▸ **WORK INSTRUCTIONS**: Reproduce nothing but the closing run of lines: the line with "PIXELS pin DIN: D3 -> RX" and each line that follows it to the end of the data.

(EXTRACTED RECORDS Opens)

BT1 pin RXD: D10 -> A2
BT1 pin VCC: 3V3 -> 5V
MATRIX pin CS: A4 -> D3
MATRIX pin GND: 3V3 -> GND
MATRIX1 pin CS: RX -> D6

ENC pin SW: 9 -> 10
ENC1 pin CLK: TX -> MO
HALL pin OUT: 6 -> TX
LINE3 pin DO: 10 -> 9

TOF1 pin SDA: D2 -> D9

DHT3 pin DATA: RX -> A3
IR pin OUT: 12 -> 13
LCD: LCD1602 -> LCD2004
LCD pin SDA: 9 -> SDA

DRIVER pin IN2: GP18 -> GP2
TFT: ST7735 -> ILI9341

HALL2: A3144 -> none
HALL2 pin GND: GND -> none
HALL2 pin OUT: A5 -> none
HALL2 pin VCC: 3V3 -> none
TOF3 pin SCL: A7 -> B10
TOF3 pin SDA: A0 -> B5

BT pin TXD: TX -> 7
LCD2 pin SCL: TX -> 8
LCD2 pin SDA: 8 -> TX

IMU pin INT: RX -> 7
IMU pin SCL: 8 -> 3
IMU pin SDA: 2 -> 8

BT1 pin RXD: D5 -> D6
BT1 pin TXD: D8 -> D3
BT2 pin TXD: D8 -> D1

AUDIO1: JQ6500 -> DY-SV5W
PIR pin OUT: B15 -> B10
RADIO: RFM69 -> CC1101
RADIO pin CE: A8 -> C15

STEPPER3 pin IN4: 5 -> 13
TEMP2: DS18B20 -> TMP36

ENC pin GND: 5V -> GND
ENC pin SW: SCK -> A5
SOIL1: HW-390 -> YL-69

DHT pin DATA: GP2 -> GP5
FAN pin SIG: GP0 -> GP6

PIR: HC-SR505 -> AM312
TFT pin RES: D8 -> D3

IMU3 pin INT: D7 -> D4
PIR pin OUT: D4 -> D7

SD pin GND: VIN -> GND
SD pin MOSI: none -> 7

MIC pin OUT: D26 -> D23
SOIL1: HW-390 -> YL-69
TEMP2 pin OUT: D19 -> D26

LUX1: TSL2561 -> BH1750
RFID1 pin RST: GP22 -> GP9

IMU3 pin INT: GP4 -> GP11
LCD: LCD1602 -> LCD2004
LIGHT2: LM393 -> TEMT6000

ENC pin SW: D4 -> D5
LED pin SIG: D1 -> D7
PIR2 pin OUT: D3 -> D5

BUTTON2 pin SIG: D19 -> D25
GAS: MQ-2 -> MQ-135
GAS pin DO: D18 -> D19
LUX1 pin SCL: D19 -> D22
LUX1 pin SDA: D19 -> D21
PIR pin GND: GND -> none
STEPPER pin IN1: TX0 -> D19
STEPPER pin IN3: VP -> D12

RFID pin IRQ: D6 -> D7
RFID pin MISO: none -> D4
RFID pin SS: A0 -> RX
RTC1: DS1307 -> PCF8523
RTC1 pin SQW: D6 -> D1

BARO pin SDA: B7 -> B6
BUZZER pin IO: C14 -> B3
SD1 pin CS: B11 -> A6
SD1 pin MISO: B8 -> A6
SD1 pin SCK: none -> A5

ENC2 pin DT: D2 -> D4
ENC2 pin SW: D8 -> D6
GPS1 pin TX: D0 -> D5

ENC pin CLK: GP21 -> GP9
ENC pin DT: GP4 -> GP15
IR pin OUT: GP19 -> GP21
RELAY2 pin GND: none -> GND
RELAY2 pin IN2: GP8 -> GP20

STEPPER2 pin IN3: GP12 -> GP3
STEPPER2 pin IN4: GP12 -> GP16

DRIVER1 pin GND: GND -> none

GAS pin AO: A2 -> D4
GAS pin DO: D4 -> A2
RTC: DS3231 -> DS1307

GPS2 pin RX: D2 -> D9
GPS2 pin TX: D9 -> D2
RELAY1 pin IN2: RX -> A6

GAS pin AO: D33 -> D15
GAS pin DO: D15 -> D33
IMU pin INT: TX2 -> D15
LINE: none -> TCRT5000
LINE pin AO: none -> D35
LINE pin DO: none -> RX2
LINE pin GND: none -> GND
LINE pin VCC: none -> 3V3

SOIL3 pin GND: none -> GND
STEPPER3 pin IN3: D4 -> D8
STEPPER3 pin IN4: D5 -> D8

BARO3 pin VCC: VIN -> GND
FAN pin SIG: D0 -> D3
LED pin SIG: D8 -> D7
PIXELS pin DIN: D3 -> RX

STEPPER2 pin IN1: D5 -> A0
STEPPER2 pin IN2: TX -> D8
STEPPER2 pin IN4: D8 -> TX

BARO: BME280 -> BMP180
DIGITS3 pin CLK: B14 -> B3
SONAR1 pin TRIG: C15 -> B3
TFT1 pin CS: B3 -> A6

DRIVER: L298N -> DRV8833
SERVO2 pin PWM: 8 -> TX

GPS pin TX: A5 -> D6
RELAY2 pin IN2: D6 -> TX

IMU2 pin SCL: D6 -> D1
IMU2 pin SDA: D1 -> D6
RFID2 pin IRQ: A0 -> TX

(EXTRACTED RECORDS Closes)

▸ **TASK ANSWER**:
PIXELS pin DIN: D3 -> RX

STEPPER2 pin IN1: D5 -> A0
STEPPER2 pin IN2: TX -> D8
STEPPER2 pin IN4: D8 -> TX

BARO: BME280 -> BMP180
DIGITS3 pin CLK: B14 -> B3
SONAR1 pin TRIG: C15 -> B3
TFT1 pin CS: B3 -> A6

DRIVER: L298N -> DRV8833
SERVO2 pin PWM: 8 -> TX

GPS pin TX: A5 -> D6
RELAY2 pin IN2: D6 -> TX

IMU2 pin SCL: D6 -> D1
IMU2 pin SDA: D1 -> D6
RFID2 pin IRQ: A0 -> TX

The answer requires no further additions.